━━━━━ Extracted material ━━━━━

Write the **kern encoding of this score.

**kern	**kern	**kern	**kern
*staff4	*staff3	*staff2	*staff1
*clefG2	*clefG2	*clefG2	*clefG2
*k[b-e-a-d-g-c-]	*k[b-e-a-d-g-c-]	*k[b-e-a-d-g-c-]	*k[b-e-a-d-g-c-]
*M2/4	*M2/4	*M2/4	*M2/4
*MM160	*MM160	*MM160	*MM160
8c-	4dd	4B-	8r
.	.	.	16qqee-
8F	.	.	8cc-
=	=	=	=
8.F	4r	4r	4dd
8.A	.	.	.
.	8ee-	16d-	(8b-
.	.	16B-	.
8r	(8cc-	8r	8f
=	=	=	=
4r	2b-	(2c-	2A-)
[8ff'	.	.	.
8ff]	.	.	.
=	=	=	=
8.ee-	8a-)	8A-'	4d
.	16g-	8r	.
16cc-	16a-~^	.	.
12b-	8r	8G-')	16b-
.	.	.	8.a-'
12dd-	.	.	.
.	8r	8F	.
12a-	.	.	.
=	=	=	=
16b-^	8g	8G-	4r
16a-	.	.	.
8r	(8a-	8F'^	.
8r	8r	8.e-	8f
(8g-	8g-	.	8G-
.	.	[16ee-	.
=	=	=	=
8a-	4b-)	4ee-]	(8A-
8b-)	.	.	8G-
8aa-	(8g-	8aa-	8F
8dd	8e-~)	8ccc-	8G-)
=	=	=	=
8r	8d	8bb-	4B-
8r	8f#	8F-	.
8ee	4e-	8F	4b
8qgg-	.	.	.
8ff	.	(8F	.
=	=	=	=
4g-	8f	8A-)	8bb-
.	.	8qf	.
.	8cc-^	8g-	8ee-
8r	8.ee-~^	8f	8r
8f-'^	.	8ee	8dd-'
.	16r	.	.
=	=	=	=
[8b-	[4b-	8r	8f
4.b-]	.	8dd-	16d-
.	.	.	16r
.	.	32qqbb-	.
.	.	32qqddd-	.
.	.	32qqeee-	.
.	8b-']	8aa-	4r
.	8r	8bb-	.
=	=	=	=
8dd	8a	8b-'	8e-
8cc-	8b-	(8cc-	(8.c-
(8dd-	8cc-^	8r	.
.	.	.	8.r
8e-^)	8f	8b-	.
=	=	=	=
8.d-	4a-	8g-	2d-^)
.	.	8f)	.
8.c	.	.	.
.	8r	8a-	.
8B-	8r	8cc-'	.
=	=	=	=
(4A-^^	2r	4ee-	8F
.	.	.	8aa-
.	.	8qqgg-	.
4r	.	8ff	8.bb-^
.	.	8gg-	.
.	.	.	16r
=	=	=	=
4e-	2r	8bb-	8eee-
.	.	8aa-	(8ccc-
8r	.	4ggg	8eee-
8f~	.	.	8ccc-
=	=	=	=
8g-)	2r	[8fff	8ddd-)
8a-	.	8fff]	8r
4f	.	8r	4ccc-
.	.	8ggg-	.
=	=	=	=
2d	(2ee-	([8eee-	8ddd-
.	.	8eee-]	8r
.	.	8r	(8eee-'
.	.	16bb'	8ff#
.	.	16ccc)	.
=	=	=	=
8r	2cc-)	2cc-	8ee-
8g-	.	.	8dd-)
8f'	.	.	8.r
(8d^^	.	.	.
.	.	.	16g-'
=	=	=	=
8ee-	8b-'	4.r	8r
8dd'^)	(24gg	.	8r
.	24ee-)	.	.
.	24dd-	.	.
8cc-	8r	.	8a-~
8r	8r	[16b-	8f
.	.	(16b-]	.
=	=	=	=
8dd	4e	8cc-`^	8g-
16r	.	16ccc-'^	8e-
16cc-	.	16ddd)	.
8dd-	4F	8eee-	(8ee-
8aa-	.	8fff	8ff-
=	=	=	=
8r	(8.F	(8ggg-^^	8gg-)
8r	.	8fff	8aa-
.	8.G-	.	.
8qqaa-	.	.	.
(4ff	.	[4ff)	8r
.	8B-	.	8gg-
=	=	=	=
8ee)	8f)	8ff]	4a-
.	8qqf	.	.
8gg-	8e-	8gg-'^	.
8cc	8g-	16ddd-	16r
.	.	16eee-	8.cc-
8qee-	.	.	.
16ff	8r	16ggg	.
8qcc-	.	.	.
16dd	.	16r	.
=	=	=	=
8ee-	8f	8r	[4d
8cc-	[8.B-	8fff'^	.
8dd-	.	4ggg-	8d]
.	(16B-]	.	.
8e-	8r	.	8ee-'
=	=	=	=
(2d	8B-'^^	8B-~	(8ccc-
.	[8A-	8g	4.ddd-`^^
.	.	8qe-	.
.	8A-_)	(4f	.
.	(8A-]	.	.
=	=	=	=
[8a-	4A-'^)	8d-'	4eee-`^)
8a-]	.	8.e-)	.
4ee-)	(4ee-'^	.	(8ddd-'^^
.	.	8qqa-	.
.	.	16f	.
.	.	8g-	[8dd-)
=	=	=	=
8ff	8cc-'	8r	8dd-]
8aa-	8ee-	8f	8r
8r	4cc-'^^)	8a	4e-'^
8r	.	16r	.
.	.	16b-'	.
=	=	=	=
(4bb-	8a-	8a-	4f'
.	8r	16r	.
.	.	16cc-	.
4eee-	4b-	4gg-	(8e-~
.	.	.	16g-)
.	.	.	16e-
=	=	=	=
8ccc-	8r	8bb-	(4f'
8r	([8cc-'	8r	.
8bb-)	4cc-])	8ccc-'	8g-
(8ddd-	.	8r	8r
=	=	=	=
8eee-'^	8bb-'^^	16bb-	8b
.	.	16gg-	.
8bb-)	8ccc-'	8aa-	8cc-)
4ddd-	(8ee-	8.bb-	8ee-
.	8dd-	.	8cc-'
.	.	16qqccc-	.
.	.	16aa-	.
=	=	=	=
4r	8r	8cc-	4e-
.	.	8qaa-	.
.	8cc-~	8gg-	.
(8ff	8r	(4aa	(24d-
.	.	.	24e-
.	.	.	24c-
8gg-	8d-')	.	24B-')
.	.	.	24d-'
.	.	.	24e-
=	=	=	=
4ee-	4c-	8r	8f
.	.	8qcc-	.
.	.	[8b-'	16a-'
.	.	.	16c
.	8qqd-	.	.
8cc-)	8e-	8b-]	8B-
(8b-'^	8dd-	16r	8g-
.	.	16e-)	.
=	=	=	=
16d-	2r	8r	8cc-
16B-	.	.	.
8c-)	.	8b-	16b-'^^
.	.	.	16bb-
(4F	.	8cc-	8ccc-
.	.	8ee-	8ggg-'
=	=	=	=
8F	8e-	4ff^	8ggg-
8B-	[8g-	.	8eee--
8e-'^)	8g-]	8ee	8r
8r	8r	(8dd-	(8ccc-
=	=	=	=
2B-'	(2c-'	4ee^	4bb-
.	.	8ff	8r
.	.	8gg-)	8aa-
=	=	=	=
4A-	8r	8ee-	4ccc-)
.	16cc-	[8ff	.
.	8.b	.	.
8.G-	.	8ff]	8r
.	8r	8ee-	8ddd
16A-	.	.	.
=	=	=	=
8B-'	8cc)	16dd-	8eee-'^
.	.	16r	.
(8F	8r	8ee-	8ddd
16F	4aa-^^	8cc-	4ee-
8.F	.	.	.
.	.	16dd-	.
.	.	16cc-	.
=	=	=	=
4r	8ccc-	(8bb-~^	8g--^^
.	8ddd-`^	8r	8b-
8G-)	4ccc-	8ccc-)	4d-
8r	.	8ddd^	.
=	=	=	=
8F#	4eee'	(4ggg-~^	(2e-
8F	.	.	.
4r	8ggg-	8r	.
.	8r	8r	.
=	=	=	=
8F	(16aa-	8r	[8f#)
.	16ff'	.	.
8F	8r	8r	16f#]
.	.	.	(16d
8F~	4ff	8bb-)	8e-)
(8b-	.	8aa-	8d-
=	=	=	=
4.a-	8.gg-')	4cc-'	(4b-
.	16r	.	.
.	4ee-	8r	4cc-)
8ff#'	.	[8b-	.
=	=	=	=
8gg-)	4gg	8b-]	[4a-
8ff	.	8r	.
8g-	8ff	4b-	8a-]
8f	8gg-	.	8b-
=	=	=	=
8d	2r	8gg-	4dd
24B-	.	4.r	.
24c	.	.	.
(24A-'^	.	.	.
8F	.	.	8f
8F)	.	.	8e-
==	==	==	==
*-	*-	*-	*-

━━━━━

## Task to complete
Pull out each line in the items above that contains the string "kern".

## Problem solution
Write the **kern encoding of this score.
**kern	**kern	**kern	**kern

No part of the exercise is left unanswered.